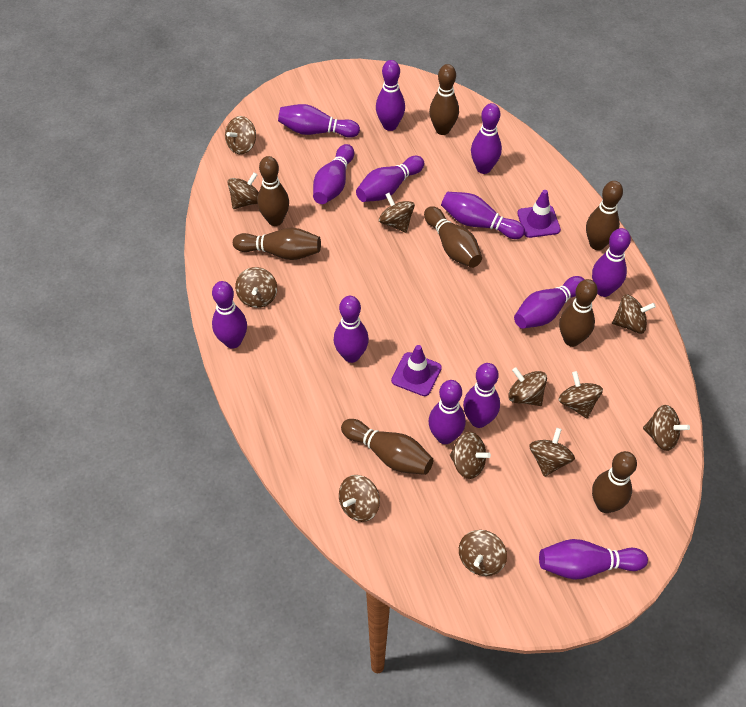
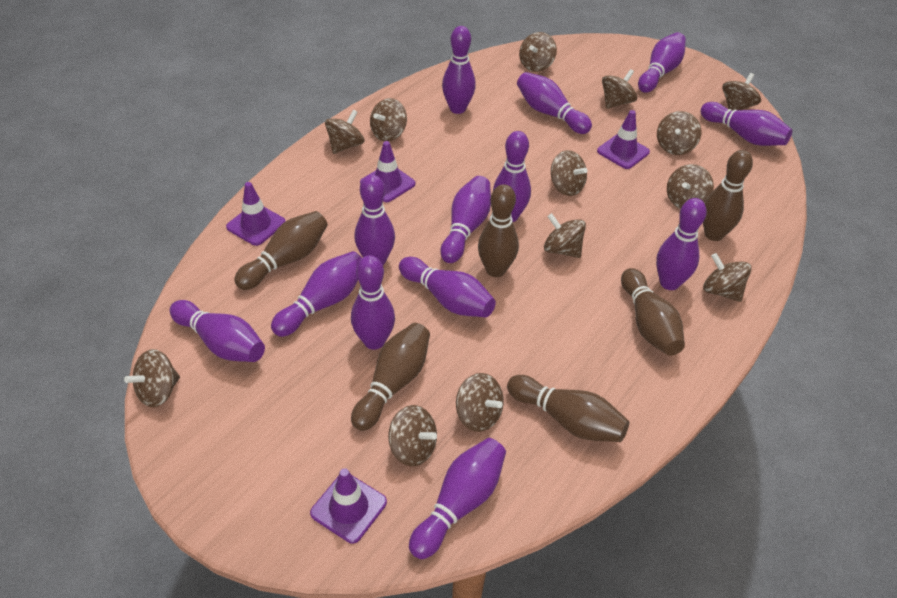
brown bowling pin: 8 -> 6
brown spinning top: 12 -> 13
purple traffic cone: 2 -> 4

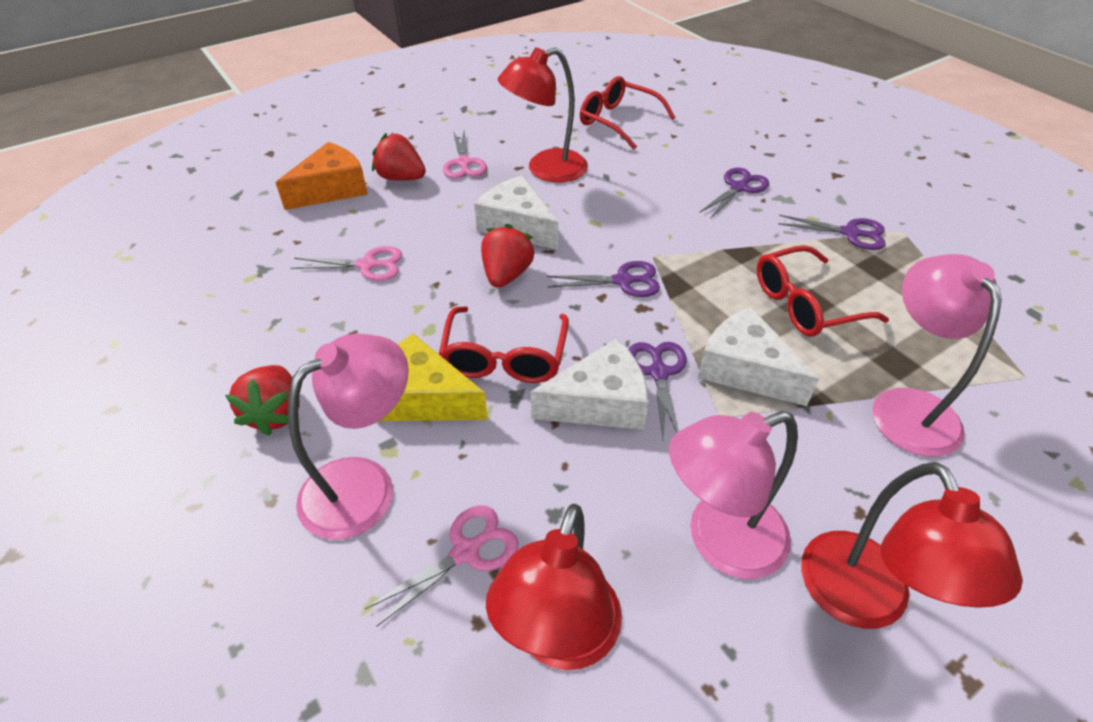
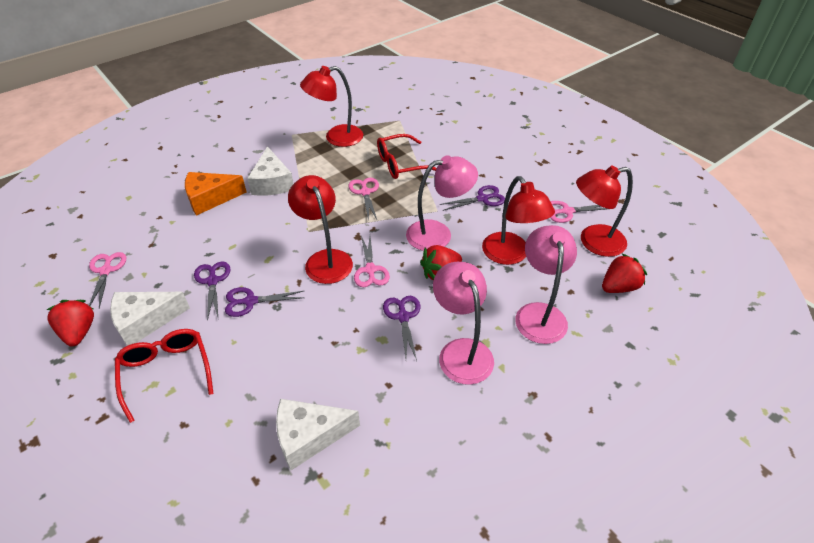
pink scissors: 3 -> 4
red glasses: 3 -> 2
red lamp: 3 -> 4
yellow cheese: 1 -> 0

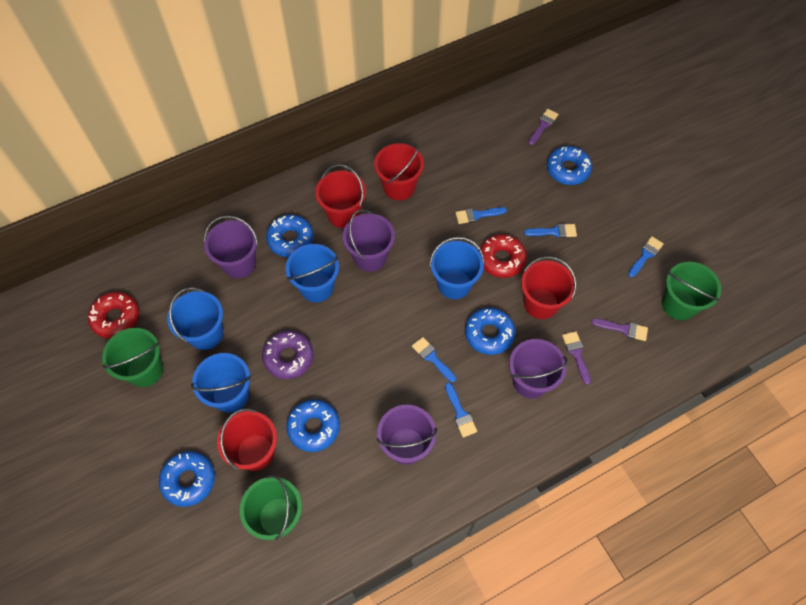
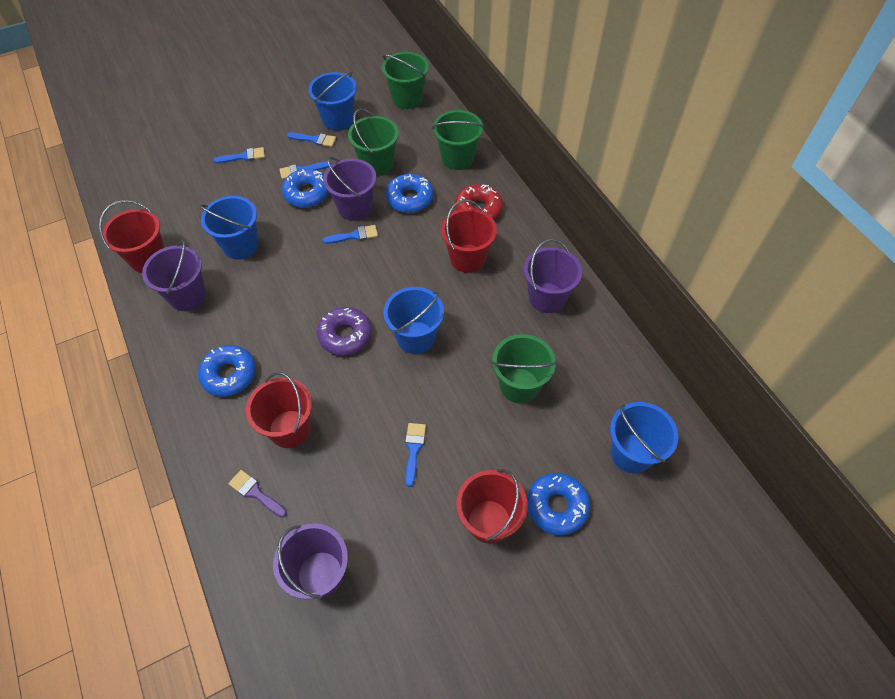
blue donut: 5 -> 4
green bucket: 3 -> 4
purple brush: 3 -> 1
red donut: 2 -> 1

——————

- _WORK REQUEST_
For the records above, tally the lines in which "purple" appears, and give the number by itself.

- _EXPECTED OUTPUT_
2